[Opening Source material section]

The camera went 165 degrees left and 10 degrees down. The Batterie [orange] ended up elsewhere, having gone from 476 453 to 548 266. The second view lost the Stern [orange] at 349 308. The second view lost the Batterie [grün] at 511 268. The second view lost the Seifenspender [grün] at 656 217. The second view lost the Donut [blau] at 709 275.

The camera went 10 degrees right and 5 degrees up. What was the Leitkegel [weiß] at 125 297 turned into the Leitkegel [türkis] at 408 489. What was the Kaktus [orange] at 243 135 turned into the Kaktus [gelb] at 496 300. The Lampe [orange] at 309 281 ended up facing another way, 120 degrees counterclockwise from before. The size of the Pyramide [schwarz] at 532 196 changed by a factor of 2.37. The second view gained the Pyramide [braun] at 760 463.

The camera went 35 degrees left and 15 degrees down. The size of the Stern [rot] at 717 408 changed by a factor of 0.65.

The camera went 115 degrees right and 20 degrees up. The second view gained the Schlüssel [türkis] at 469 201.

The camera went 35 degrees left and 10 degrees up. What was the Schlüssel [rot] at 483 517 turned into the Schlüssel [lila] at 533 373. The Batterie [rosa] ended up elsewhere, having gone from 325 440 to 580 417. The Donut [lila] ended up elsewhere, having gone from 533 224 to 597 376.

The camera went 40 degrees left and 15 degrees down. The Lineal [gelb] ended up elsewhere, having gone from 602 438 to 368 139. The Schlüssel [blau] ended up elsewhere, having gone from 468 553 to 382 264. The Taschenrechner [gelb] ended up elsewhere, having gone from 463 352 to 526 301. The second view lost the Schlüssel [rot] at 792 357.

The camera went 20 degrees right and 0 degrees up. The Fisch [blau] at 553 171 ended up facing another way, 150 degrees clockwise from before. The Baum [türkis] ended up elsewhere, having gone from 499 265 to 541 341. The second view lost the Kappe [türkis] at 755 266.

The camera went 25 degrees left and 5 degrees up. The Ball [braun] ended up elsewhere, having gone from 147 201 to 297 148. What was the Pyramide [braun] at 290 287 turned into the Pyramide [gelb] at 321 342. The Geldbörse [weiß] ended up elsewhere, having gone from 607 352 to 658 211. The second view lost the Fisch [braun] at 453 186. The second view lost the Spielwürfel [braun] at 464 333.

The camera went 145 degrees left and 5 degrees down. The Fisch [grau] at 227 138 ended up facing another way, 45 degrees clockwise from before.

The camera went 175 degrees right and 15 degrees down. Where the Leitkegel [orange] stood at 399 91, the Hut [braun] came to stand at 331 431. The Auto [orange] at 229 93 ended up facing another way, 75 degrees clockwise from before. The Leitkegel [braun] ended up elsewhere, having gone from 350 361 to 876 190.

[Closing Source material section]

Exercise objective: Could you repeat every record above exactly as it appears?

Answer box:
The camera went 165 degrees left and 10 degrees down. The Batterie [orange] ended up elsewhere, having gone from 476 453 to 548 266. The second view lost the Stern [orange] at 349 308. The second view lost the Batterie [grün] at 511 268. The second view lost the Seifenspender [grün] at 656 217. The second view lost the Donut [blau] at 709 275.

The camera went 10 degrees right and 5 degrees up. What was the Leitkegel [weiß] at 125 297 turned into the Leitkegel [türkis] at 408 489. What was the Kaktus [orange] at 243 135 turned into the Kaktus [gelb] at 496 300. The Lampe [orange] at 309 281 ended up facing another way, 120 degrees counterclockwise from before. The size of the Pyramide [schwarz] at 532 196 changed by a factor of 2.37. The second view gained the Pyramide [braun] at 760 463.

The camera went 35 degrees left and 15 degrees down. The size of the Stern [rot] at 717 408 changed by a factor of 0.65.

The camera went 115 degrees right and 20 degrees up. The second view gained the Schlüssel [türkis] at 469 201.

The camera went 35 degrees left and 10 degrees up. What was the Schlüssel [rot] at 483 517 turned into the Schlüssel [lila] at 533 373. The Batterie [rosa] ended up elsewhere, having gone from 325 440 to 580 417. The Donut [lila] ended up elsewhere, having gone from 533 224 to 597 376.

The camera went 40 degrees left and 15 degrees down. The Lineal [gelb] ended up elsewhere, having gone from 602 438 to 368 139. The Schlüssel [blau] ended up elsewhere, having gone from 468 553 to 382 264. The Taschenrechner [gelb] ended up elsewhere, having gone from 463 352 to 526 301. The second view lost the Schlüssel [rot] at 792 357.

The camera went 20 degrees right and 0 degrees up. The Fisch [blau] at 553 171 ended up facing another way, 150 degrees clockwise from before. The Baum [türkis] ended up elsewhere, having gone from 499 265 to 541 341. The second view lost the Kappe [türkis] at 755 266.

The camera went 25 degrees left and 5 degrees up. The Ball [braun] ended up elsewhere, having gone from 147 201 to 297 148. What was the Pyramide [braun] at 290 287 turned into the Pyramide [gelb] at 321 342. The Geldbörse [weiß] ended up elsewhere, having gone from 607 352 to 658 211. The second view lost the Fisch [braun] at 453 186. The second view lost the Spielwürfel [braun] at 464 333.

The camera went 145 degrees left and 5 degrees down. The Fisch [grau] at 227 138 ended up facing another way, 45 degrees clockwise from before.

The camera went 175 degrees right and 15 degrees down. Where the Leitkegel [orange] stood at 399 91, the Hut [braun] came to stand at 331 431. The Auto [orange] at 229 93 ended up facing another way, 75 degrees clockwise from before. The Leitkegel [braun] ended up elsewhere, having gone from 350 361 to 876 190.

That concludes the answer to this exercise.